Segment Start: SUPPLIED MATERIAL
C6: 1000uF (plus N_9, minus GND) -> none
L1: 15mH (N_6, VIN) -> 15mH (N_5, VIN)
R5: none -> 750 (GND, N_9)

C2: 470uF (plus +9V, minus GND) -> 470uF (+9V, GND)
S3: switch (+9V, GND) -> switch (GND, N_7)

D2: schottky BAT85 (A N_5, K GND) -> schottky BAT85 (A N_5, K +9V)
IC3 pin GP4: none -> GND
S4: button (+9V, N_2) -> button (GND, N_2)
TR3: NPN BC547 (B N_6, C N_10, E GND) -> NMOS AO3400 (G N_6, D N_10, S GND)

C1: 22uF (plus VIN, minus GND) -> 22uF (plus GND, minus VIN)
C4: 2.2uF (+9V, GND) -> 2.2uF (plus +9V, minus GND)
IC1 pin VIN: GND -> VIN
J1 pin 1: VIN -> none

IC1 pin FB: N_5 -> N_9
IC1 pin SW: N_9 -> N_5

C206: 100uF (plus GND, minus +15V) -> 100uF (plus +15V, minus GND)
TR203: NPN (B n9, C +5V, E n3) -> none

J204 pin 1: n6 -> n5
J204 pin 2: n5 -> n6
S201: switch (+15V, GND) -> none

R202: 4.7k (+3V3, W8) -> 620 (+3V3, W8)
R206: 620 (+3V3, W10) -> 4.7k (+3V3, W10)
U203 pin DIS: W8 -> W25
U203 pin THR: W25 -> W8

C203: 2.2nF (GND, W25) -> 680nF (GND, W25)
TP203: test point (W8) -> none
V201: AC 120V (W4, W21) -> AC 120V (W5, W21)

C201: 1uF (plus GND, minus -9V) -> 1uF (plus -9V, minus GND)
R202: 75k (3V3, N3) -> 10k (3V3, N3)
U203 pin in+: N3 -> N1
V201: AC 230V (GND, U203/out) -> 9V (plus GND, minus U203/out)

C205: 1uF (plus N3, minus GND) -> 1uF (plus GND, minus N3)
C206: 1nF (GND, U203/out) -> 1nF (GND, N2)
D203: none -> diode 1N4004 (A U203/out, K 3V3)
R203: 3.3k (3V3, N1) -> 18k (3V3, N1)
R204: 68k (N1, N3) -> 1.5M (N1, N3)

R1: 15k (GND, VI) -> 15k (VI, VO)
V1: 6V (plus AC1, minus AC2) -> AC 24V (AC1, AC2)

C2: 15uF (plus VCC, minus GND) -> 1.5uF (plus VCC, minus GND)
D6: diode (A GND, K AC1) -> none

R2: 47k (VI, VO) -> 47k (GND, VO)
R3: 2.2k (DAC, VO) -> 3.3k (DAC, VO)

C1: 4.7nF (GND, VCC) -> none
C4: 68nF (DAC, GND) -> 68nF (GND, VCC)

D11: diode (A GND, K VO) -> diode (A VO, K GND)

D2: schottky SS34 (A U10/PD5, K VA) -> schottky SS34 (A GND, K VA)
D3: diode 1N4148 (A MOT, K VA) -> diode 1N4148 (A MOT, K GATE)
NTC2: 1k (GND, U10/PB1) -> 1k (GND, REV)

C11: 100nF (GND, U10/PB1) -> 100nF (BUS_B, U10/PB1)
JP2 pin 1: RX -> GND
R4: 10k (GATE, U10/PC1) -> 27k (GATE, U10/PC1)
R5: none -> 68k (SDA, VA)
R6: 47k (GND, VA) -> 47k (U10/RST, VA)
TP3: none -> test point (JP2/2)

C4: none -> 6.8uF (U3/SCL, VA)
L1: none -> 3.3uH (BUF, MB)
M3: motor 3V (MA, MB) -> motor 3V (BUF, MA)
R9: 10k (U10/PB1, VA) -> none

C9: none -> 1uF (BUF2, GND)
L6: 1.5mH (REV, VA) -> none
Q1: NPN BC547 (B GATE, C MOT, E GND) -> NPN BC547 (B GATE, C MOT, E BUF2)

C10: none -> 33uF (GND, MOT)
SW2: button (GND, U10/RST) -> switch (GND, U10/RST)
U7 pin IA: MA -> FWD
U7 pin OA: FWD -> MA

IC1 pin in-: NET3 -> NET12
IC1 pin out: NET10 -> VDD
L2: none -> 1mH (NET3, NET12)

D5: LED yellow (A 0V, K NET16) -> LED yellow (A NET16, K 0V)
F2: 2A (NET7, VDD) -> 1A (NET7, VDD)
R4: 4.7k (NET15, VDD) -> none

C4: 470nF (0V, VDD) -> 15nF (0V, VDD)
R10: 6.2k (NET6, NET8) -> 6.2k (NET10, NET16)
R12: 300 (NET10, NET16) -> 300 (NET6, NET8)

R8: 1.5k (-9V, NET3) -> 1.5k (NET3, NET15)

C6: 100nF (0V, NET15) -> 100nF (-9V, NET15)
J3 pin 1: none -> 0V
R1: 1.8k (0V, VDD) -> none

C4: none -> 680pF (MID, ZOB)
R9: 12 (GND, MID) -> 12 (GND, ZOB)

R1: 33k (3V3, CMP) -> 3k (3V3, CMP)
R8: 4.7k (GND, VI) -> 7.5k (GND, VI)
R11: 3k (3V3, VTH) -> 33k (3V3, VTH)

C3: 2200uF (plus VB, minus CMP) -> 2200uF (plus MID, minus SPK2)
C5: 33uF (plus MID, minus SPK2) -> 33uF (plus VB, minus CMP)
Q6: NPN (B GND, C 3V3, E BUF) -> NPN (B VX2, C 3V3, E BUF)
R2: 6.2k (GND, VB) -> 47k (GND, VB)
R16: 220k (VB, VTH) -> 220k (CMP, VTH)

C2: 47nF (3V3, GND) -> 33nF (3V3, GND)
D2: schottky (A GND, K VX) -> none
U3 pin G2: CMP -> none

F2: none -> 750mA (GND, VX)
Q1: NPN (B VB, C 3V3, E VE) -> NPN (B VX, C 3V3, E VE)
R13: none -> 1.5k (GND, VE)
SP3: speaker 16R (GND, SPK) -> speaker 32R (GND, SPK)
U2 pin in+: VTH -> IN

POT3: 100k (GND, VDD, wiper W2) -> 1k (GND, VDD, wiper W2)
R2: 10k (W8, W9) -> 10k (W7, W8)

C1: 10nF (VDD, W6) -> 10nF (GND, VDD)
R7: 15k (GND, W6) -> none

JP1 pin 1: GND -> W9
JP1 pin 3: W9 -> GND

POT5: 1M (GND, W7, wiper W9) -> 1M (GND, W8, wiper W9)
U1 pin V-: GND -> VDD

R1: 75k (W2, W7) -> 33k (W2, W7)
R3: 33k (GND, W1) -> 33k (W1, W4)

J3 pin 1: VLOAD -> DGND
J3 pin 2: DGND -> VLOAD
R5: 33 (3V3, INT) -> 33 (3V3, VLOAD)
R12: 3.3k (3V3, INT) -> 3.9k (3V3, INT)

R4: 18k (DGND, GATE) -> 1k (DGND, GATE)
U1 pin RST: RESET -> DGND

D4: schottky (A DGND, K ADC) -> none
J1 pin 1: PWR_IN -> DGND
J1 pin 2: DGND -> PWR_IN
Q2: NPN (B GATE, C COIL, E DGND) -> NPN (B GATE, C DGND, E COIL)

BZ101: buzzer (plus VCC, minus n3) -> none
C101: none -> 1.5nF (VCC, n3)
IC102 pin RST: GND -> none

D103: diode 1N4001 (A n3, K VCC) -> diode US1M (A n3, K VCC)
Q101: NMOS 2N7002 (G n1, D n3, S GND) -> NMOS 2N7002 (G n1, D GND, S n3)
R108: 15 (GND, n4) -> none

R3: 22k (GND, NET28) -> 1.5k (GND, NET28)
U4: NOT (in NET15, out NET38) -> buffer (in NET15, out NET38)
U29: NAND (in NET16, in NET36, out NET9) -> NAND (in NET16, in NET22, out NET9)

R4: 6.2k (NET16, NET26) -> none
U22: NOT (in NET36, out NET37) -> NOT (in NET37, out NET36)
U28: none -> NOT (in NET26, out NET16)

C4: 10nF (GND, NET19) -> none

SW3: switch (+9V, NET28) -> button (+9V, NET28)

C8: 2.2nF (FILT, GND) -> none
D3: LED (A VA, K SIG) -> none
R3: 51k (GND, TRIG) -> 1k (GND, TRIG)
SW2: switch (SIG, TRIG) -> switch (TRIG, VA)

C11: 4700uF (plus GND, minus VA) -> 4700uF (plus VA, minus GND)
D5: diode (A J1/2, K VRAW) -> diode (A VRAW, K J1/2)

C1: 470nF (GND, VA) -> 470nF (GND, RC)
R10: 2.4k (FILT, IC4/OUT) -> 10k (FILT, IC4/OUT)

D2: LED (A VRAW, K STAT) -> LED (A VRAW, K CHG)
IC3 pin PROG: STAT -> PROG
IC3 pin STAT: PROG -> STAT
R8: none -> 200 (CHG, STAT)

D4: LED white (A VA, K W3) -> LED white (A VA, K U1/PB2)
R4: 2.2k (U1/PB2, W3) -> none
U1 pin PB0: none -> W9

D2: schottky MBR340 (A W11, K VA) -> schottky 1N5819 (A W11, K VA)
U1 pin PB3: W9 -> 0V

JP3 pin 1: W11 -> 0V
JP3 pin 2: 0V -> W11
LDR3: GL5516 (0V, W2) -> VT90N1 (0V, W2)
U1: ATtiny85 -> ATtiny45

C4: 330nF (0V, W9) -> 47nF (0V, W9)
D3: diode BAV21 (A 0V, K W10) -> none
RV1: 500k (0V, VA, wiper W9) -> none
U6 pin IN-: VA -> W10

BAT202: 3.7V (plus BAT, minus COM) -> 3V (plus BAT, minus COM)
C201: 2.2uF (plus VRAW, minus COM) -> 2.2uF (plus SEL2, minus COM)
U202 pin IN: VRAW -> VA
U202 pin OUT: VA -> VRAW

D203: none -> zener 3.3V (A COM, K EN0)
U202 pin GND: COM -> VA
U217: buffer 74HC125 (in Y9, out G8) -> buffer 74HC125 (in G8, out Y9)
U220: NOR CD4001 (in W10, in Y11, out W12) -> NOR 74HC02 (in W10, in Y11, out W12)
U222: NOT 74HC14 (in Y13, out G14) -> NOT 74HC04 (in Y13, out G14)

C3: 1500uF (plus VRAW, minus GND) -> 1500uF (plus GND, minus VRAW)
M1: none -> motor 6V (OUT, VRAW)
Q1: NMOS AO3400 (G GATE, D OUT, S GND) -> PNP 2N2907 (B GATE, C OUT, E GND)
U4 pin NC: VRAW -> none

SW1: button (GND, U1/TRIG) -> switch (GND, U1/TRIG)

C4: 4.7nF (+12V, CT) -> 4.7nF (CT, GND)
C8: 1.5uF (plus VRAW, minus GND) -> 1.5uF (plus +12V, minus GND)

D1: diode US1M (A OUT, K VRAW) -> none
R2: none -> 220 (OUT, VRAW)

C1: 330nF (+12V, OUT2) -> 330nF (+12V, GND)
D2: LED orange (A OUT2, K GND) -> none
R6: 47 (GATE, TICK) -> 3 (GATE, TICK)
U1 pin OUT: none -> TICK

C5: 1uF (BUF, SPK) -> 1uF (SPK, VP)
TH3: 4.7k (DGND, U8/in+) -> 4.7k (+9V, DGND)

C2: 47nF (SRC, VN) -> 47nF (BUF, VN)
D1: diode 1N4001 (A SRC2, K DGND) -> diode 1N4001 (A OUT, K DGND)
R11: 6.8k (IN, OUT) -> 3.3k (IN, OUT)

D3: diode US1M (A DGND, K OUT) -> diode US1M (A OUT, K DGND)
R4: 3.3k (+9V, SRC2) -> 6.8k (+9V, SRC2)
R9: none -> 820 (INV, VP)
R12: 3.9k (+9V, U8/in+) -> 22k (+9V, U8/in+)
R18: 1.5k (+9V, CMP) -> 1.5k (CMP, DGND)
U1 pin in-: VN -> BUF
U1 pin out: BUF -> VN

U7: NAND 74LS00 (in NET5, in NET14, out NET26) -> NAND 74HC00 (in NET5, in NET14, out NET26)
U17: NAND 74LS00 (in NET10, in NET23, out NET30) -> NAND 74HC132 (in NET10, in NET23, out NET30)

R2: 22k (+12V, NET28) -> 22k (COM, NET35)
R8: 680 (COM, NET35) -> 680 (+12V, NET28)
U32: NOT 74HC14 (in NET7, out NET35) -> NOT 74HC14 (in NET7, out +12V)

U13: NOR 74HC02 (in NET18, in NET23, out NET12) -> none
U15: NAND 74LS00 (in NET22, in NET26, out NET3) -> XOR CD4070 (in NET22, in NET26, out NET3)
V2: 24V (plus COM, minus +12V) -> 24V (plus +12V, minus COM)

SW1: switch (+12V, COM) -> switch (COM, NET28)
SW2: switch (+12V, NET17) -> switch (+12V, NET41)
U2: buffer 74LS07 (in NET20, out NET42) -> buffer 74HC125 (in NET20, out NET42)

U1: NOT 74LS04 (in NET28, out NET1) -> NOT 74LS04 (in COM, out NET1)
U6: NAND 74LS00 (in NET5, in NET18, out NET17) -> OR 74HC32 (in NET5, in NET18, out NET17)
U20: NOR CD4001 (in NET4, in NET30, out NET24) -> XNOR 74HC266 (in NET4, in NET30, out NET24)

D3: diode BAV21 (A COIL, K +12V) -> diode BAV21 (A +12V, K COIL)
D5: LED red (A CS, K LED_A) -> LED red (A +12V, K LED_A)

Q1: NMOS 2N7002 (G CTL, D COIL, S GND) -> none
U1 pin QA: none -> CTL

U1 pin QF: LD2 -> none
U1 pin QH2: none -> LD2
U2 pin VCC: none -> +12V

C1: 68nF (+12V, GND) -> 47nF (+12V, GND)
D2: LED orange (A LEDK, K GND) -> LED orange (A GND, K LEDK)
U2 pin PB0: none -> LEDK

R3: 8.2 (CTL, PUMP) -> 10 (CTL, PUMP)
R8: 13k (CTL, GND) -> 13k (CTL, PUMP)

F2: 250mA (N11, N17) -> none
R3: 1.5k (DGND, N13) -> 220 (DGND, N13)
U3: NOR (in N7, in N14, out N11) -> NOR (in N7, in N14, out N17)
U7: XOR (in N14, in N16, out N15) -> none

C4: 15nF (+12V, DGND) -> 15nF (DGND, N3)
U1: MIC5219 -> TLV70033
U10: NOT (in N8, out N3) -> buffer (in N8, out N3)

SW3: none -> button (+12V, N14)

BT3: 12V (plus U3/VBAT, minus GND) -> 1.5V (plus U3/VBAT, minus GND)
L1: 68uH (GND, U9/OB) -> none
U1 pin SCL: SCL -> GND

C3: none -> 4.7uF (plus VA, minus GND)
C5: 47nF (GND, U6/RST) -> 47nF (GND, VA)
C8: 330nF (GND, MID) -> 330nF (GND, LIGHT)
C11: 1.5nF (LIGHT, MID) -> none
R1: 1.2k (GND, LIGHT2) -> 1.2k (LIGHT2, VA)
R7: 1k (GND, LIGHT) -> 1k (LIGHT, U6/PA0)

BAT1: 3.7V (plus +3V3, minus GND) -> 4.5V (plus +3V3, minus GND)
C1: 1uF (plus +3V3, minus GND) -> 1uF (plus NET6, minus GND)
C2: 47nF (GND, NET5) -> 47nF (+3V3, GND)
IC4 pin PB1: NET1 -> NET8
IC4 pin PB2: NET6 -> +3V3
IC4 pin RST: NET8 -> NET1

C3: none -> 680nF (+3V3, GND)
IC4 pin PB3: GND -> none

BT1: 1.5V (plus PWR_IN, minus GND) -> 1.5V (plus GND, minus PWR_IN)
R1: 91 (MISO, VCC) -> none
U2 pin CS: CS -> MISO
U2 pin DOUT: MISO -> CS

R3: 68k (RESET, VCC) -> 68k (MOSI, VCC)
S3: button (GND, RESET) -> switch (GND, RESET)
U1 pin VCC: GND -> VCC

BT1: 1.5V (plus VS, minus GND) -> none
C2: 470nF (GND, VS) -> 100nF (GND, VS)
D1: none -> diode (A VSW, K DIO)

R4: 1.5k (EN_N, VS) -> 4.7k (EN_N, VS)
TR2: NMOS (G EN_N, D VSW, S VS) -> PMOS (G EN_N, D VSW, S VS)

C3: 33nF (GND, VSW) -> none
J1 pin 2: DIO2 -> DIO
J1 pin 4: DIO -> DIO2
Segment End: SUPPLIED MATERIAL
▶ _WHAT THIS TASK INVOLVES_: Give the lines again, exactly as they stand, from the beginning of the data through the line with "C206: 100uF (plus".

▶ _TASK SOLUTION_:
C6: 1000uF (plus N_9, minus GND) -> none
L1: 15mH (N_6, VIN) -> 15mH (N_5, VIN)
R5: none -> 750 (GND, N_9)

C2: 470uF (plus +9V, minus GND) -> 470uF (+9V, GND)
S3: switch (+9V, GND) -> switch (GND, N_7)

D2: schottky BAT85 (A N_5, K GND) -> schottky BAT85 (A N_5, K +9V)
IC3 pin GP4: none -> GND
S4: button (+9V, N_2) -> button (GND, N_2)
TR3: NPN BC547 (B N_6, C N_10, E GND) -> NMOS AO3400 (G N_6, D N_10, S GND)

C1: 22uF (plus VIN, minus GND) -> 22uF (plus GND, minus VIN)
C4: 2.2uF (+9V, GND) -> 2.2uF (plus +9V, minus GND)
IC1 pin VIN: GND -> VIN
J1 pin 1: VIN -> none

IC1 pin FB: N_5 -> N_9
IC1 pin SW: N_9 -> N_5

C206: 100uF (plus GND, minus +15V) -> 100uF (plus +15V, minus GND)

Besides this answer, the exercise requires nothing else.